Please repeat the data below exactly, with the pictures removed.

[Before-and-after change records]
┄┄┄┄┄┄

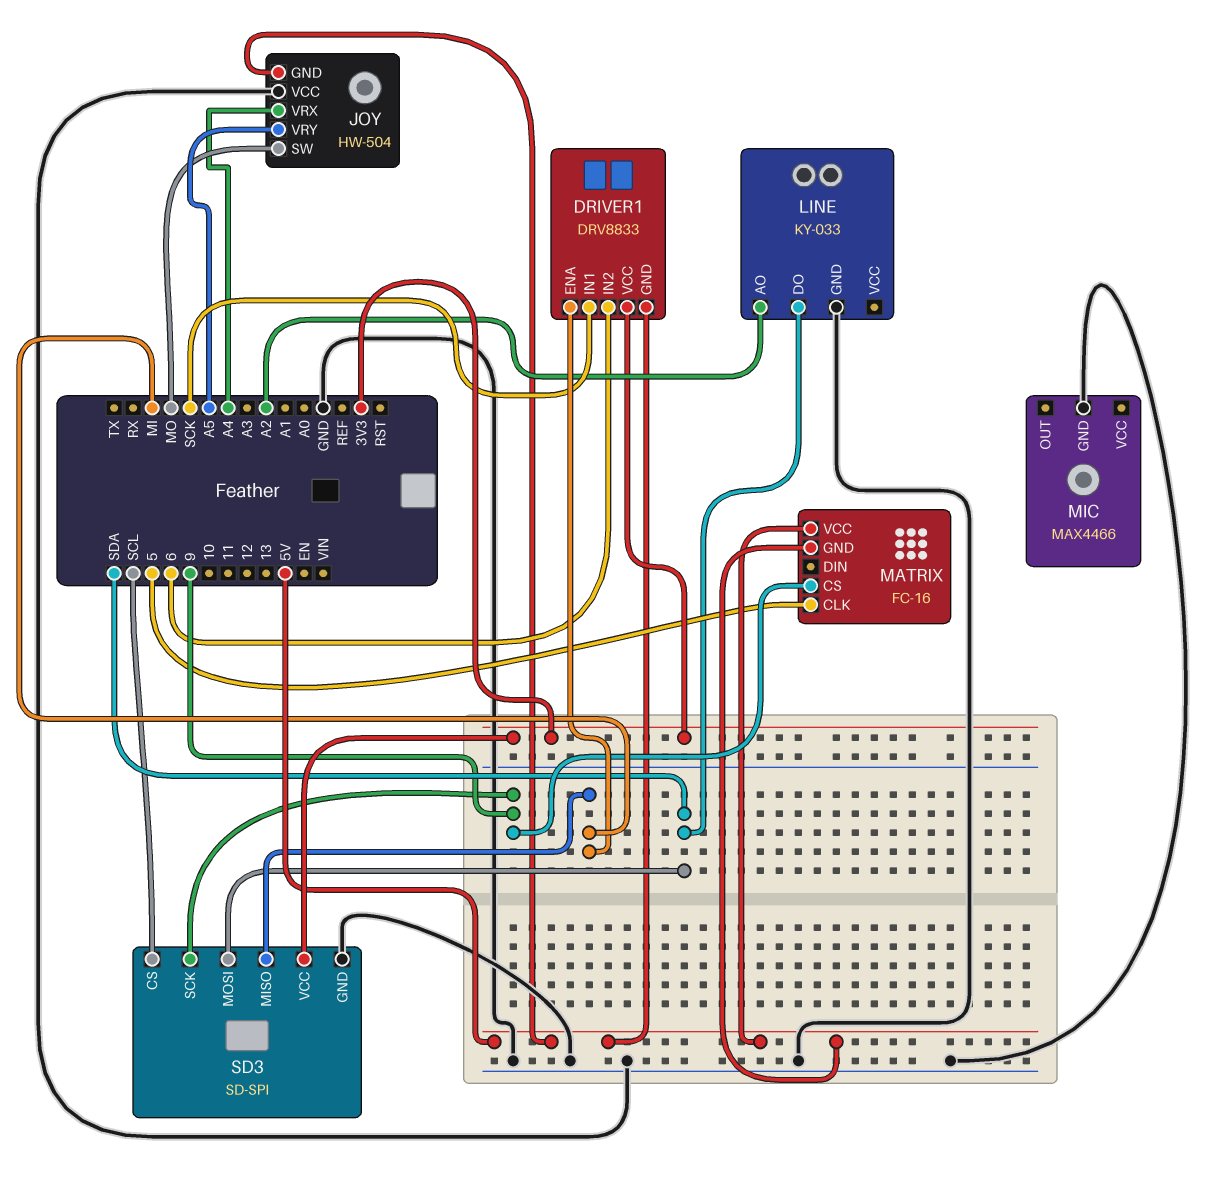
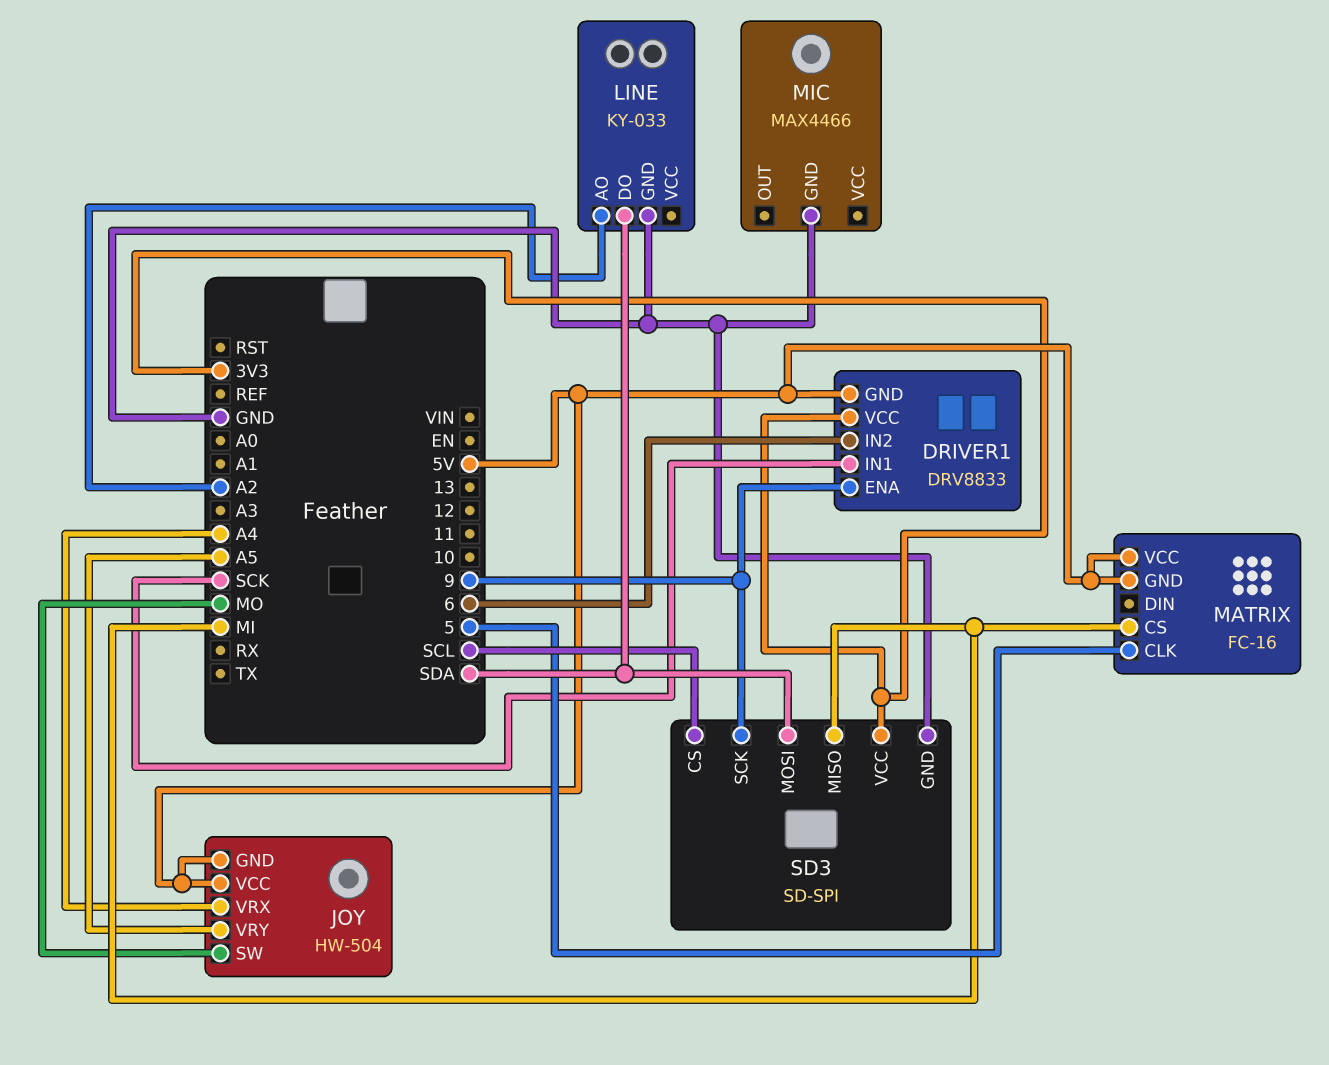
DRIVER1 pin ENA: MI -> 9
JOY pin VCC: GND -> 5V
MATRIX pin CS: 9 -> MI

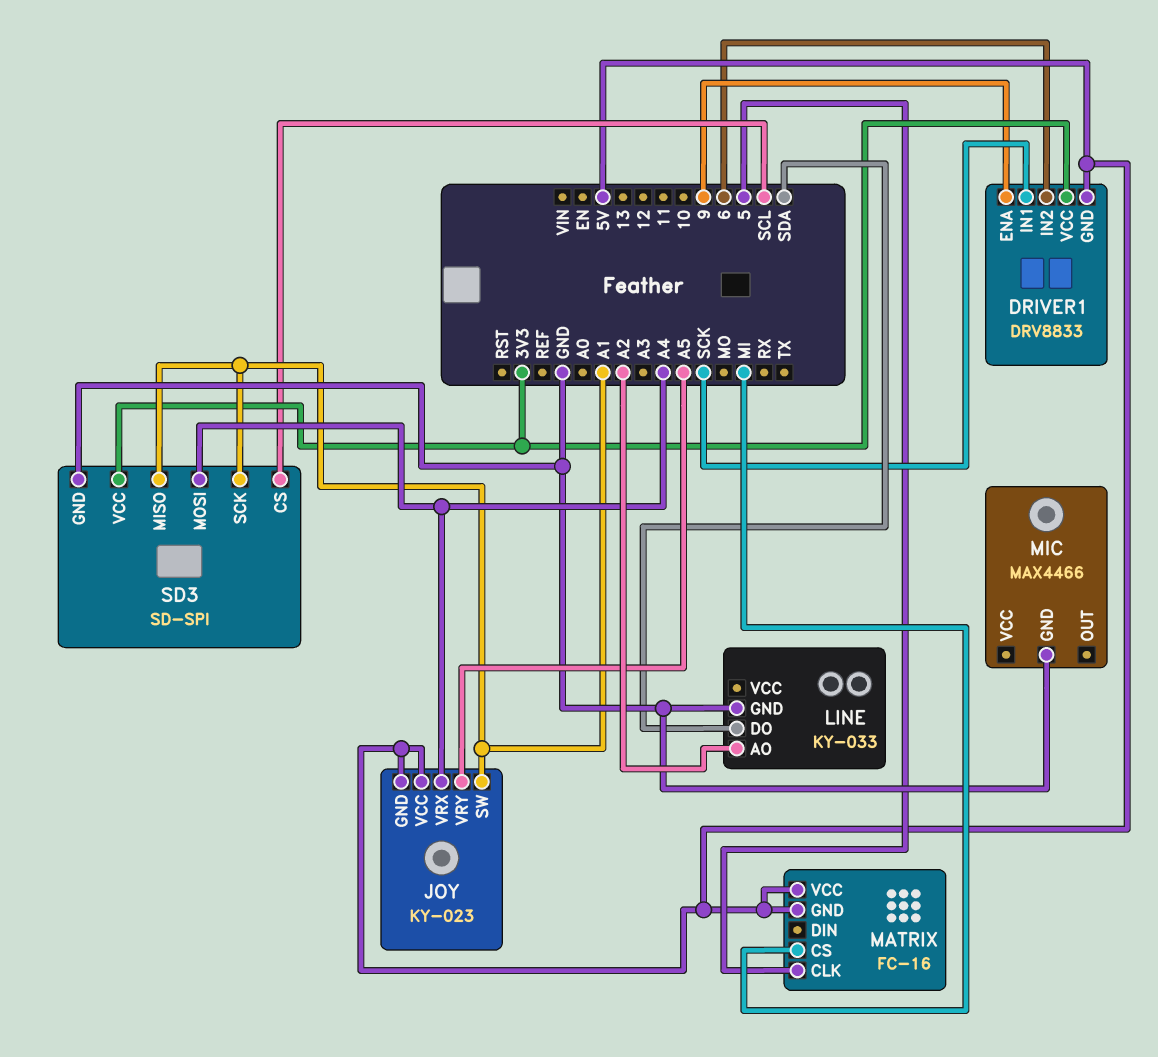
JOY: HW-504 -> KY-023
JOY pin SW: MO -> A1
SD3 pin MISO: MI -> A1
SD3 pin MOSI: SDA -> A4
SD3 pin SCK: 9 -> A1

┄┄┄┄┄┄

Worked solution:
DRIVER1 pin ENA: MI -> 9
JOY pin VCC: GND -> 5V
MATRIX pin CS: 9 -> MI

JOY: HW-504 -> KY-023
JOY pin SW: MO -> A1
SD3 pin MISO: MI -> A1
SD3 pin MOSI: SDA -> A4
SD3 pin SCK: 9 -> A1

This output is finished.